◆ **EXERCISE AIM**
Reproduce every one of the rows below verbatim, leaving out the pictures.

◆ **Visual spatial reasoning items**
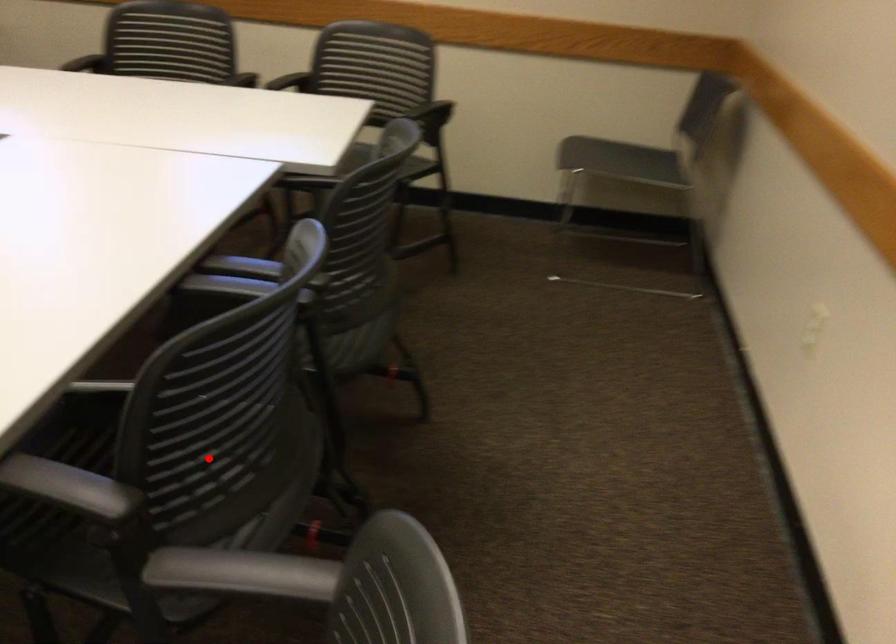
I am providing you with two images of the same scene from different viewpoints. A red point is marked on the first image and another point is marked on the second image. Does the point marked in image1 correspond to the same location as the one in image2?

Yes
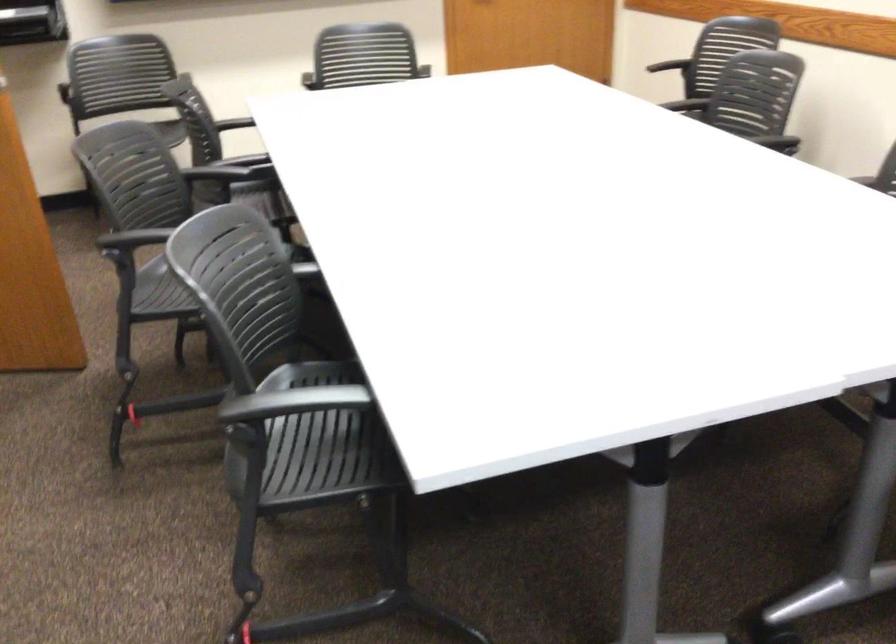
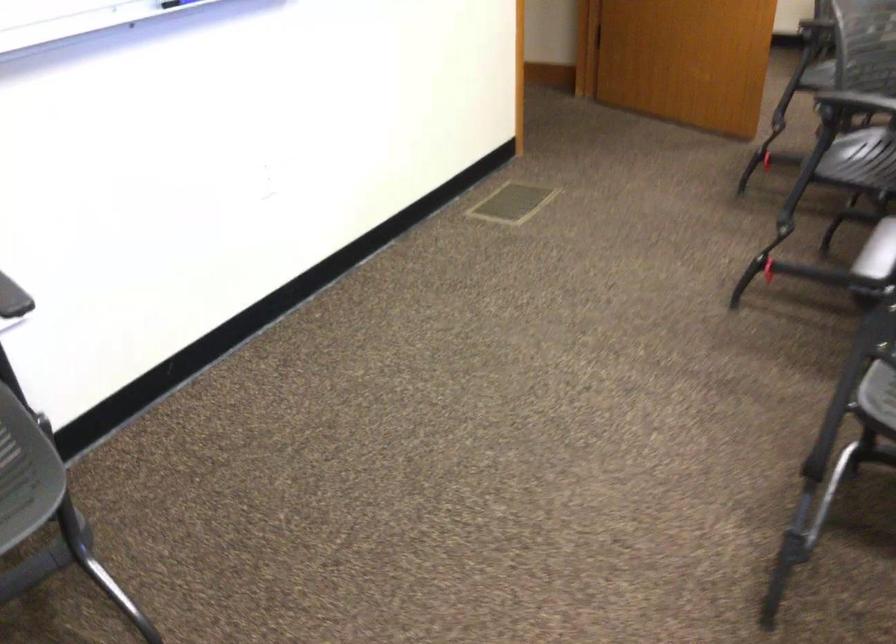
Locate, in the second image, the point that corresponds to (325,430) in the first image.

(860, 160)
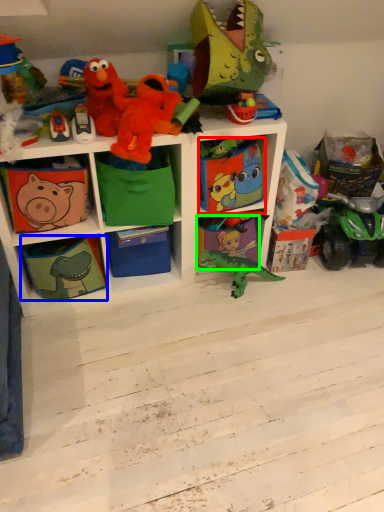
Question: Considering the real-world distances, which object is closest to box (highlighted by a red box)? shelf (highlighted by a blue box) or shelf (highlighted by a green box).

Choices:
 (A) shelf
 (B) shelf

Answer: (B)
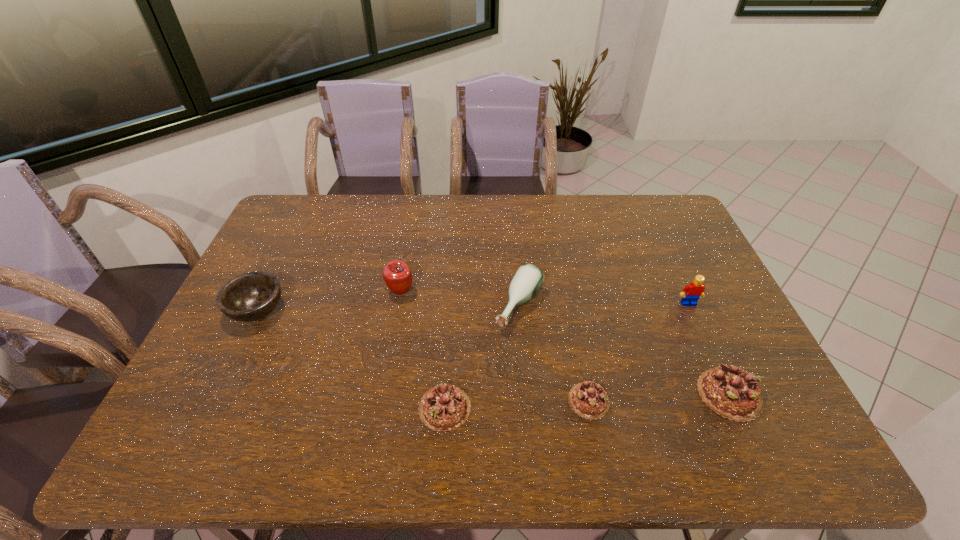
This screenshot has height=540, width=960. Find the location of `free space located 0.050m on the back of the third object from right to left`. free space located 0.050m on the back of the third object from right to left is located at coordinates (582, 366).

This screenshot has width=960, height=540. I want to click on vacant space located on the left of the rightmost chocolate cake, so click(581, 394).

The image size is (960, 540). Find the location of `free location located 0.080m on the left of the second object from left to right`. free location located 0.080m on the left of the second object from left to right is located at coordinates click(360, 291).

This screenshot has width=960, height=540. Find the location of `vacant space located 0.310m on the back of the fourth object from right to left`. vacant space located 0.310m on the back of the fourth object from right to left is located at coordinates (513, 220).

Where is `vacant space located on the right of the leftmost object`? The image size is (960, 540). vacant space located on the right of the leftmost object is located at coordinates (366, 310).

This screenshot has height=540, width=960. What are the coordinates of `vacant region located on the front-facing side of the Lego` in the screenshot? It's located at (704, 336).

Find the location of a particular element. The height and width of the screenshot is (540, 960). object that is positioned at the left edge is located at coordinates (251, 296).

At what (x,y) coordinates should I click in order to perform the action: click on chocolate cake present at the right edge. Please return your answer as a coordinate pair (x, y). Looking at the image, I should click on coord(731,392).

The image size is (960, 540). What are the coordinates of `Lego present at the right edge` in the screenshot? It's located at (691, 293).

At what (x,y) coordinates should I click in order to perform the action: click on object that is at the near right corner. Please return your answer as a coordinate pair (x, y). The width and height of the screenshot is (960, 540). Looking at the image, I should click on 731,392.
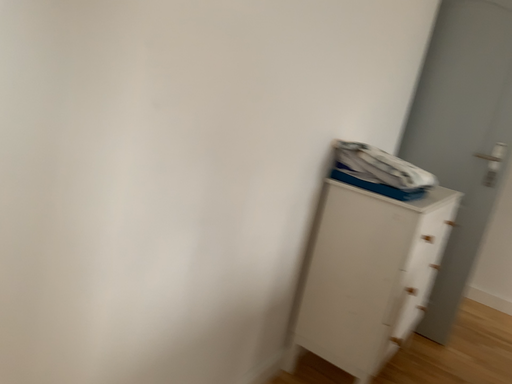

◆ **RESULT**
I am providing you with two images of the same scene from different viewpoints. A red point is marked on the first image and another point is marked on the second image. Does the point marked in image1 correspond to the same location as the one in image2?

Yes
Locate, in the second image, the point that corresponds to (325,430) in the first image.

(860, 160)
Question: Considering the real-world distances, which object is closest to box (highlighted by a red box)? shelf (highlighted by a blue box) or shelf (highlighted by a green box).

Choices:
 (A) shelf
 (B) shelf

Answer: (B)
This screenshot has height=540, width=960. Find the location of `free space located 0.050m on the back of the third object from right to left`. free space located 0.050m on the back of the third object from right to left is located at coordinates (582, 366).

This screenshot has width=960, height=540. I want to click on vacant space located on the left of the rightmost chocolate cake, so click(581, 394).

The image size is (960, 540). Find the location of `free location located 0.080m on the left of the second object from left to right`. free location located 0.080m on the left of the second object from left to right is located at coordinates click(360, 291).

This screenshot has width=960, height=540. Find the location of `vacant space located 0.310m on the back of the fourth object from right to left`. vacant space located 0.310m on the back of the fourth object from right to left is located at coordinates (513, 220).

Where is `vacant space located on the right of the leftmost object`? The image size is (960, 540). vacant space located on the right of the leftmost object is located at coordinates (366, 310).

This screenshot has height=540, width=960. What are the coordinates of `vacant region located on the front-facing side of the Lego` in the screenshot? It's located at (704, 336).

Find the location of a particular element. The height and width of the screenshot is (540, 960). object that is positioned at the left edge is located at coordinates (251, 296).

At what (x,y) coordinates should I click in order to perform the action: click on chocolate cake present at the right edge. Please return your answer as a coordinate pair (x, y). Looking at the image, I should click on coord(731,392).

The image size is (960, 540). What are the coordinates of `Lego present at the right edge` in the screenshot? It's located at (691, 293).

At what (x,y) coordinates should I click in order to perform the action: click on object that is at the near right corner. Please return your answer as a coordinate pair (x, y). The width and height of the screenshot is (960, 540). Looking at the image, I should click on 731,392.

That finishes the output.